When a line in the data below includes "green", pick it out and copy it.

## Coordinate-based change listings
BEGIN

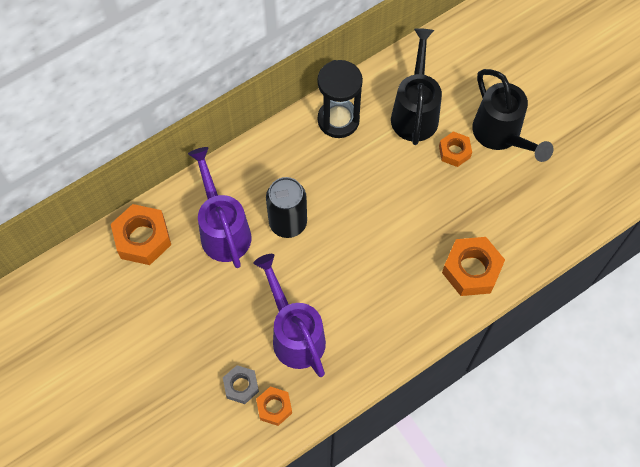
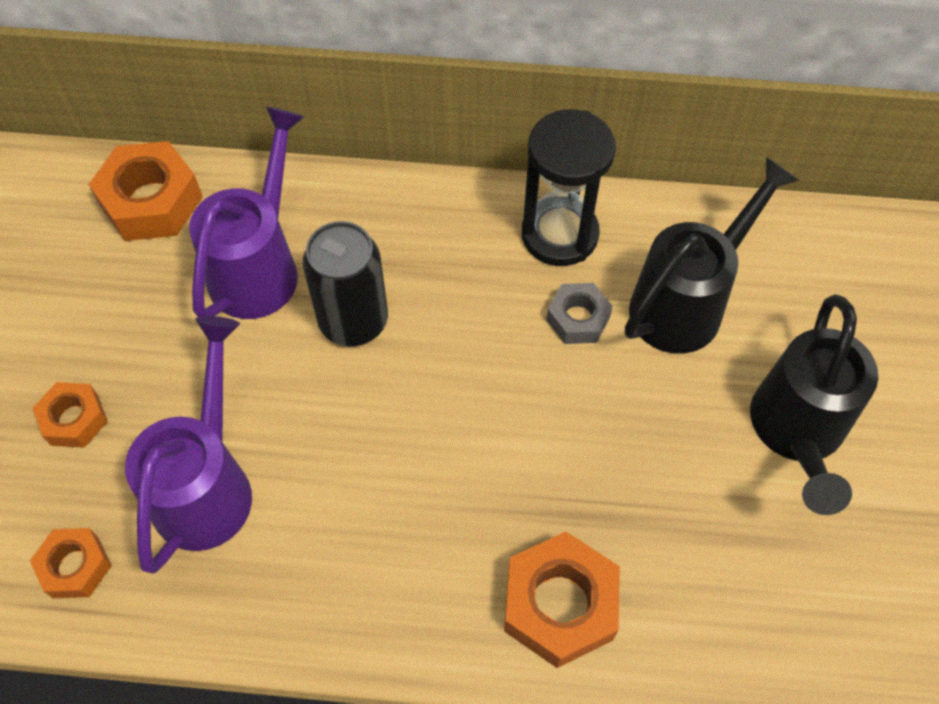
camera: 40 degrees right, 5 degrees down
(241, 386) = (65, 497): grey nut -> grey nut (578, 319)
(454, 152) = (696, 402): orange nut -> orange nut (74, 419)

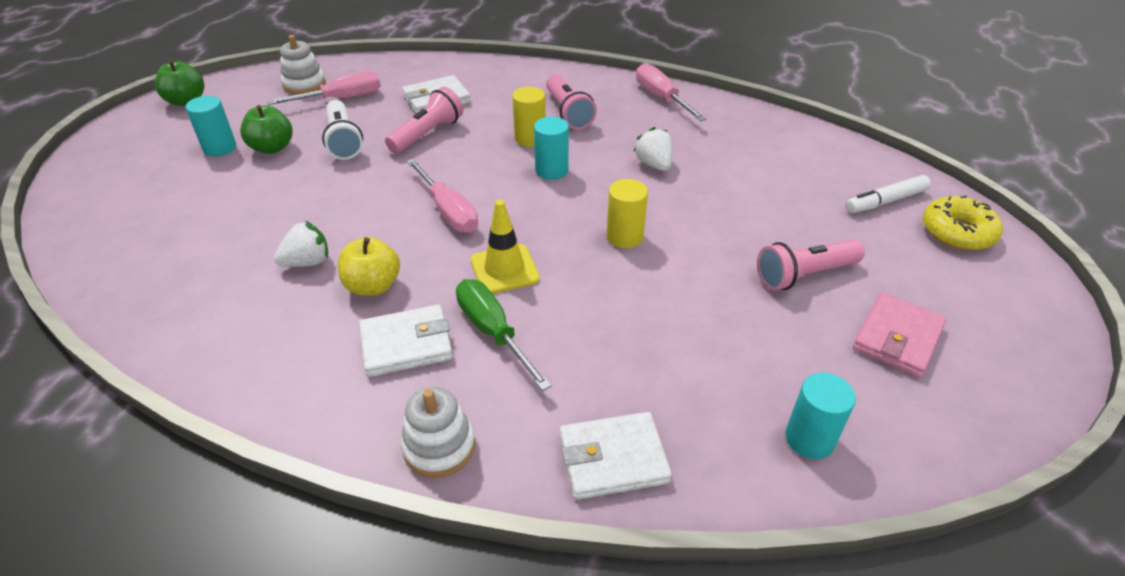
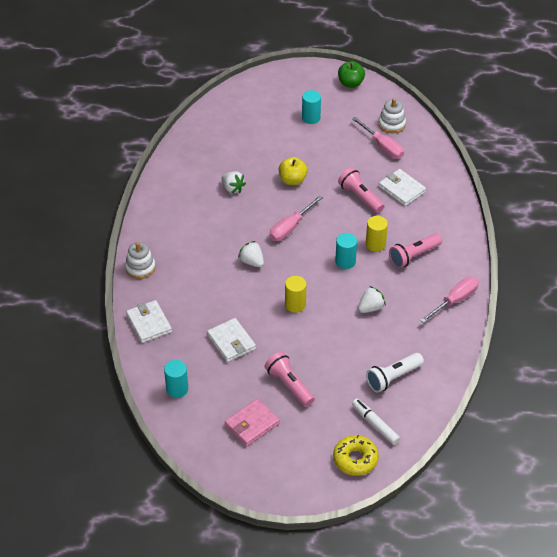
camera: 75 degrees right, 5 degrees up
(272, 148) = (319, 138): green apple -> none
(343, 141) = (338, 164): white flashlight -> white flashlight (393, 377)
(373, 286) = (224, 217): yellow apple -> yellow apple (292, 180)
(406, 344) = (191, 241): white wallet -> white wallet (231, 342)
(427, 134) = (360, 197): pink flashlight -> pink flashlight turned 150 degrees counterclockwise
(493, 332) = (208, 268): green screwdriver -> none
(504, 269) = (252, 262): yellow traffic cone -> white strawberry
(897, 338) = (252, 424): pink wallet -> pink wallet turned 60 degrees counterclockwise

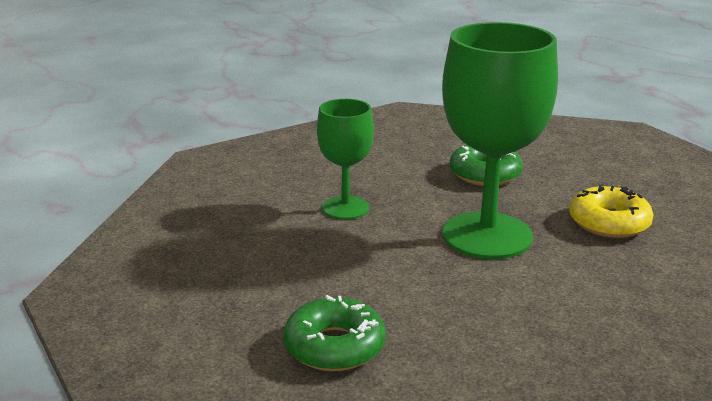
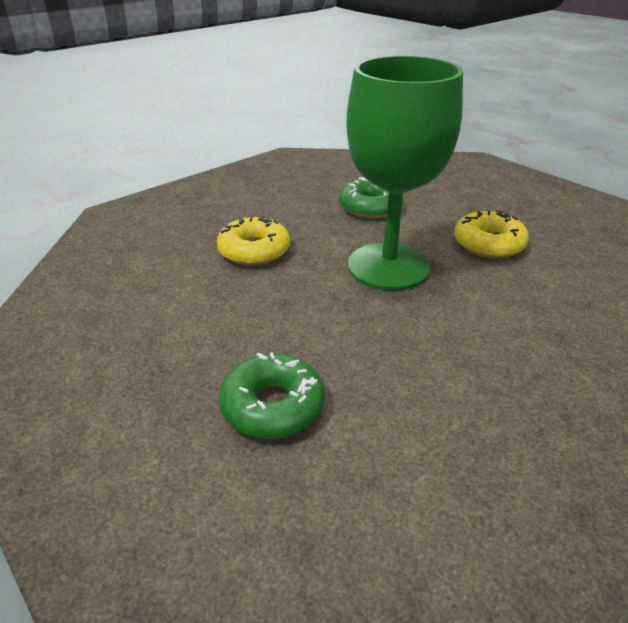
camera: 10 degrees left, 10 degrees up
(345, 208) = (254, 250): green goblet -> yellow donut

END
BEGIN

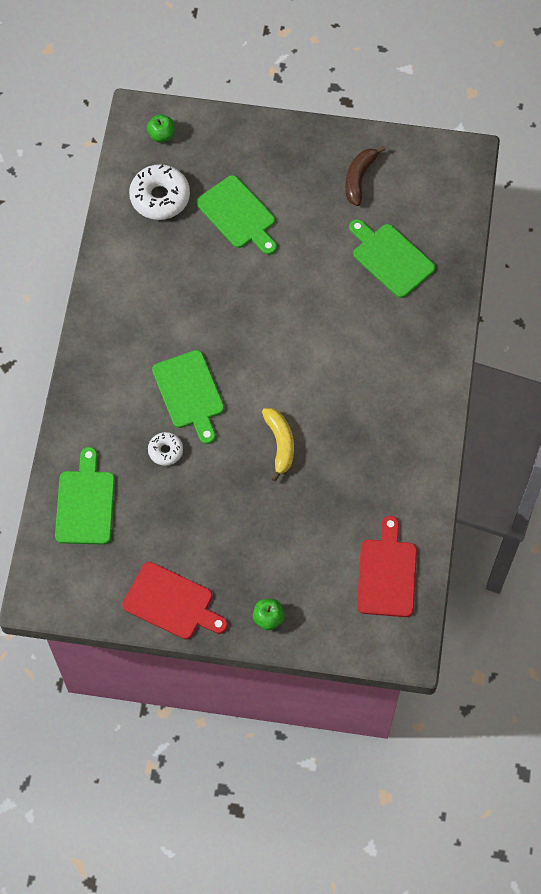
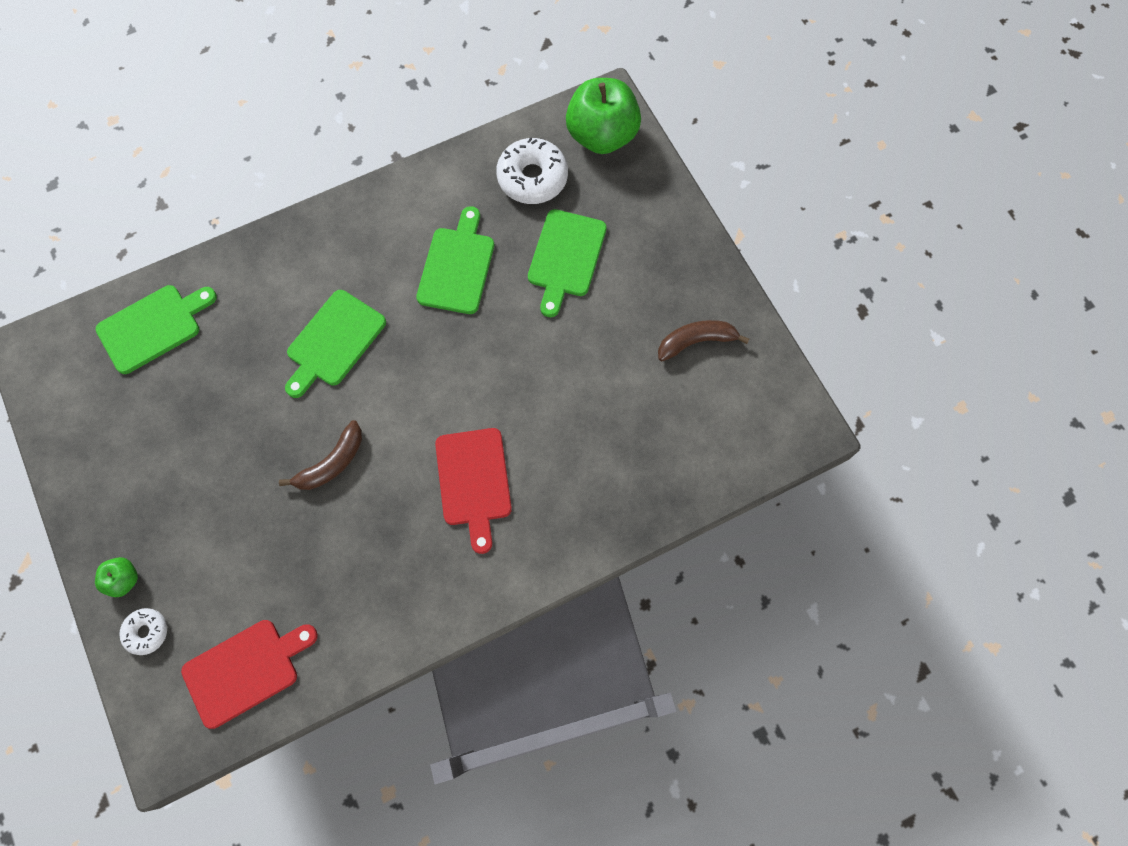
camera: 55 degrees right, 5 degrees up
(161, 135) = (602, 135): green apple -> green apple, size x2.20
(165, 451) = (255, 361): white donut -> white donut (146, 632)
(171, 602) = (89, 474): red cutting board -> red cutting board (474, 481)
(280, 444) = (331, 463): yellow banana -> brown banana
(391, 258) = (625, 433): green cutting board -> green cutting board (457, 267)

END
BEGIN

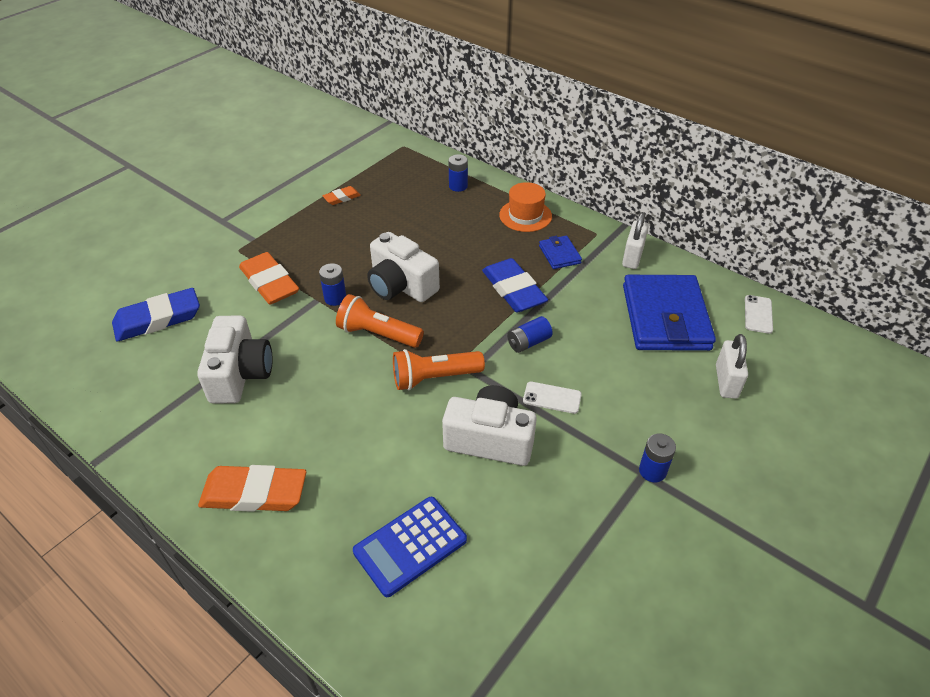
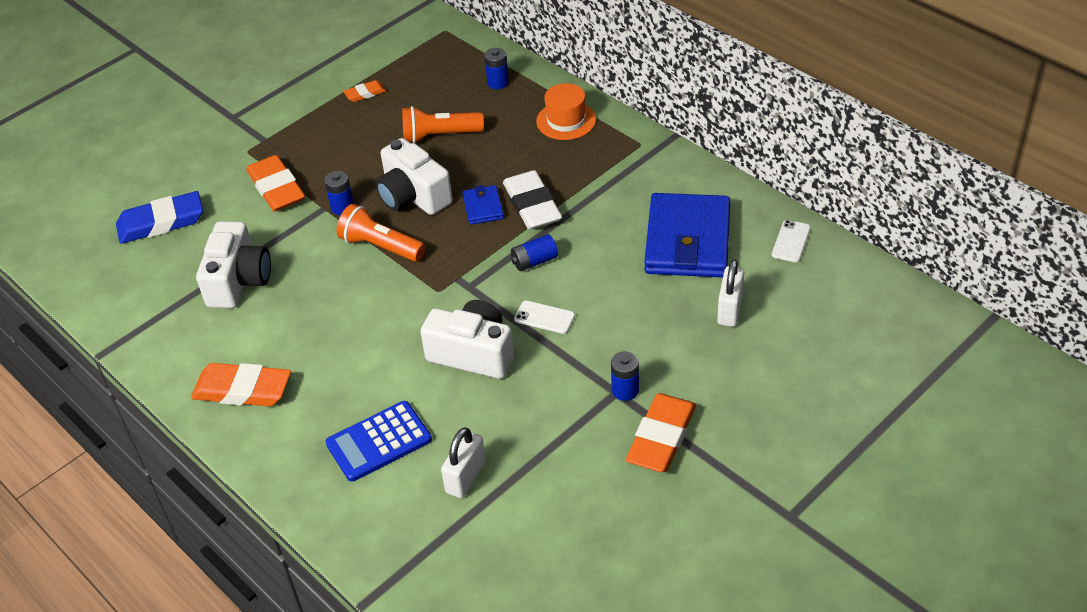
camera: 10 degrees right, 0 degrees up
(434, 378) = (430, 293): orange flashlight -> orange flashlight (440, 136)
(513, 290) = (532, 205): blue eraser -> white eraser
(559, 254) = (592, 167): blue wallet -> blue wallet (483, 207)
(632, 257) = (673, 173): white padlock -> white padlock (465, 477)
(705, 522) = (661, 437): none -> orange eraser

END

## EXPECTED ANSWER
(272, 148) = (319, 138): green apple -> none
(493, 332) = (208, 268): green screwdriver -> none
(345, 208) = (254, 250): green goblet -> yellow donut
(161, 135) = (602, 135): green apple -> green apple, size x2.20
(391, 258) = (625, 433): green cutting board -> green cutting board (457, 267)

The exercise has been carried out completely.